# Records for processing start

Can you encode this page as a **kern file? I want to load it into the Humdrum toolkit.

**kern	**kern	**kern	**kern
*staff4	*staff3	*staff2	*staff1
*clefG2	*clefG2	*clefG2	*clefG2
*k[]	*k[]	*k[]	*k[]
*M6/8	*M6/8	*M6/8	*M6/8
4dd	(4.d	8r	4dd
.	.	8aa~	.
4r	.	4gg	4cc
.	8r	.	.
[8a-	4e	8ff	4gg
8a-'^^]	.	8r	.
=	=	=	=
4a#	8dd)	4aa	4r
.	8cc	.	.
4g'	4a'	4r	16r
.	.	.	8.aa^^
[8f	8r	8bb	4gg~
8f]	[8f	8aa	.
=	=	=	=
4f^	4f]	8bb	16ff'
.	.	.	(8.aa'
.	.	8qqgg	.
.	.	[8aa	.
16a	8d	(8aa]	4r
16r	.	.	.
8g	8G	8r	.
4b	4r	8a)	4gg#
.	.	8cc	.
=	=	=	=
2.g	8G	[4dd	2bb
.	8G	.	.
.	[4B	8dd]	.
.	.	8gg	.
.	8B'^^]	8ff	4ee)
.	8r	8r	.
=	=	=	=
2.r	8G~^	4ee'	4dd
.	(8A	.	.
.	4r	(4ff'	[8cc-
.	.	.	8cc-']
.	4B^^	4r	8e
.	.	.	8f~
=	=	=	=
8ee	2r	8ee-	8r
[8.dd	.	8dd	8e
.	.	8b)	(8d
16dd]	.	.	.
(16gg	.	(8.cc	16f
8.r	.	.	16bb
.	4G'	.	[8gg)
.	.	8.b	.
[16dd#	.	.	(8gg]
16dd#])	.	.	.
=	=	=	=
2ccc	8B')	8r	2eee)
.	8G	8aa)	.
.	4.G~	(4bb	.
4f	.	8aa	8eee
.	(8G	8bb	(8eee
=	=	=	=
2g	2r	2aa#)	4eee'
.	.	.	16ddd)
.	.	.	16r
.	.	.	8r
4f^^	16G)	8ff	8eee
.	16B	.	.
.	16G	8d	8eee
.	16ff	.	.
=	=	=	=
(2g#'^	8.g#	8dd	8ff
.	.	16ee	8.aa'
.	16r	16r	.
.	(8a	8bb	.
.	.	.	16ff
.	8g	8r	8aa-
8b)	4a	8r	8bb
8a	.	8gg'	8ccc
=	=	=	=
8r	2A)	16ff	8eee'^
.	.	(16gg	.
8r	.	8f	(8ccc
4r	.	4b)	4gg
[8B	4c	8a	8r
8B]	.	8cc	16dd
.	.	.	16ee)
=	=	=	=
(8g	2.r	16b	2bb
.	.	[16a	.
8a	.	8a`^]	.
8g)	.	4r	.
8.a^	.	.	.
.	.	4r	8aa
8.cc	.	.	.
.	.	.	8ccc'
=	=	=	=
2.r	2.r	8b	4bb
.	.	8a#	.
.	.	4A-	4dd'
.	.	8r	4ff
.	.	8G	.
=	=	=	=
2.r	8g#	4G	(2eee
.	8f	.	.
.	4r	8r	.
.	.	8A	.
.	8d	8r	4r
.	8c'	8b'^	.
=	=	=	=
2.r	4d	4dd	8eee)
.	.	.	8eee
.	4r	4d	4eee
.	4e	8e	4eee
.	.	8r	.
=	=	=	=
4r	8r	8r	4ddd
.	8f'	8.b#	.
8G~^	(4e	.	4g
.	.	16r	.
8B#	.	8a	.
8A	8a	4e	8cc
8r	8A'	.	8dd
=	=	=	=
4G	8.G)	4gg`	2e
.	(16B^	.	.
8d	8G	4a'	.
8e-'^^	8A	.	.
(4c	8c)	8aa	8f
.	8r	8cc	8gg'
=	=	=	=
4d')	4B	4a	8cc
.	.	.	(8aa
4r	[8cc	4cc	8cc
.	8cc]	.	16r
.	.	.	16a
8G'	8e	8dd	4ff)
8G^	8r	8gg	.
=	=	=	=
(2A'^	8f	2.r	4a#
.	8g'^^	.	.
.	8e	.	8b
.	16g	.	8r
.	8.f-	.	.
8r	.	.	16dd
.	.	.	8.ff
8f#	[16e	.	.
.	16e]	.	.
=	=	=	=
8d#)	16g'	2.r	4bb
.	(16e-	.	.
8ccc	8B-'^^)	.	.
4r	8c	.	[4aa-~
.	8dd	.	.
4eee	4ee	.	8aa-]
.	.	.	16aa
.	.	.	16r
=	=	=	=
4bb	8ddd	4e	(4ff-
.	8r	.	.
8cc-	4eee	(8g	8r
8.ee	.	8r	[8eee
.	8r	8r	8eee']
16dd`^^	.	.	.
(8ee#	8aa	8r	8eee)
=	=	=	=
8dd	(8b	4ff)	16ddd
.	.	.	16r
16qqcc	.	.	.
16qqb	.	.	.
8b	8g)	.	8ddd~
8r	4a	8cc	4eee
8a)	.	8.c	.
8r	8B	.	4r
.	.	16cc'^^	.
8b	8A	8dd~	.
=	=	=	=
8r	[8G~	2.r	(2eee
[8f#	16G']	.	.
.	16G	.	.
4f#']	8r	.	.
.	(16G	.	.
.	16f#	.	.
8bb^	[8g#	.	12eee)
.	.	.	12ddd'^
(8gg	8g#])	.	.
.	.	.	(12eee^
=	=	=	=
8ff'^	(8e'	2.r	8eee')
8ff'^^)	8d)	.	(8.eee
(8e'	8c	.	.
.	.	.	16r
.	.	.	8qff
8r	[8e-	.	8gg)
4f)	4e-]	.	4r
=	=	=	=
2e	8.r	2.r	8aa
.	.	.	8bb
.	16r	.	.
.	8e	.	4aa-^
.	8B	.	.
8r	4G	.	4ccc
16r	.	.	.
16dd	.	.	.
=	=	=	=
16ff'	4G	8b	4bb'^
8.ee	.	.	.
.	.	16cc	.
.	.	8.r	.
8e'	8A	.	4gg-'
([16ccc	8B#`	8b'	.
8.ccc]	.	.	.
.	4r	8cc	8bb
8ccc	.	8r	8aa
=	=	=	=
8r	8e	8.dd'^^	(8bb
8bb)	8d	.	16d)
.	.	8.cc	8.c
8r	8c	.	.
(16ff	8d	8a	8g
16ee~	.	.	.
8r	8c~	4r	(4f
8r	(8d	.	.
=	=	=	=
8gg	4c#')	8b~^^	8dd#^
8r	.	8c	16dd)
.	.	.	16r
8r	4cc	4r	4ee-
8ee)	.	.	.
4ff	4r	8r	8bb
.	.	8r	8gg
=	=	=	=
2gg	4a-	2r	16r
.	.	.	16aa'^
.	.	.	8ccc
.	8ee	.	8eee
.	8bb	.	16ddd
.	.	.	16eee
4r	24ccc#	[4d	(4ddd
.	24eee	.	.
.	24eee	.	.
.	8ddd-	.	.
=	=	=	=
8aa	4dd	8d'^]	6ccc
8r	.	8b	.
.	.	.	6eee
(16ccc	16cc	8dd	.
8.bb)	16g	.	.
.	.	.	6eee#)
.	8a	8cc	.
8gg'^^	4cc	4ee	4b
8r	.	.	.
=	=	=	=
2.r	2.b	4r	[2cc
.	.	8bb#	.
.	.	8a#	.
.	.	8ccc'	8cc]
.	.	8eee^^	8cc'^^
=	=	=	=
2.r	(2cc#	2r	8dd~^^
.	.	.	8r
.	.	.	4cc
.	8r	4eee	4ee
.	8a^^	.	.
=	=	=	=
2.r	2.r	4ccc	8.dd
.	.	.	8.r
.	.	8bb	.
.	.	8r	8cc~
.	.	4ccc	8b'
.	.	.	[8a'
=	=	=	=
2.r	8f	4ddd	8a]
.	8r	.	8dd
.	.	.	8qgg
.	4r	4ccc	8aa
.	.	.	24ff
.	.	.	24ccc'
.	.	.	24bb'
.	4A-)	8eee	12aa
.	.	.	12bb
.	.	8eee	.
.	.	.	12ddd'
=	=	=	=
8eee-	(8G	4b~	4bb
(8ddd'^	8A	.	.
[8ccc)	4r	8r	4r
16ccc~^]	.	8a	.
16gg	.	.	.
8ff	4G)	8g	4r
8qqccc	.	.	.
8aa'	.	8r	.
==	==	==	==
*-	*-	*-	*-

# Records for processing end

■ Short task: List every line in the rows above that contains the string "kern", copying each line in full.

■ Final result:
Can you encode this page as a **kern file? I want to load it into the Humdrum toolkit.
**kern	**kern	**kern	**kern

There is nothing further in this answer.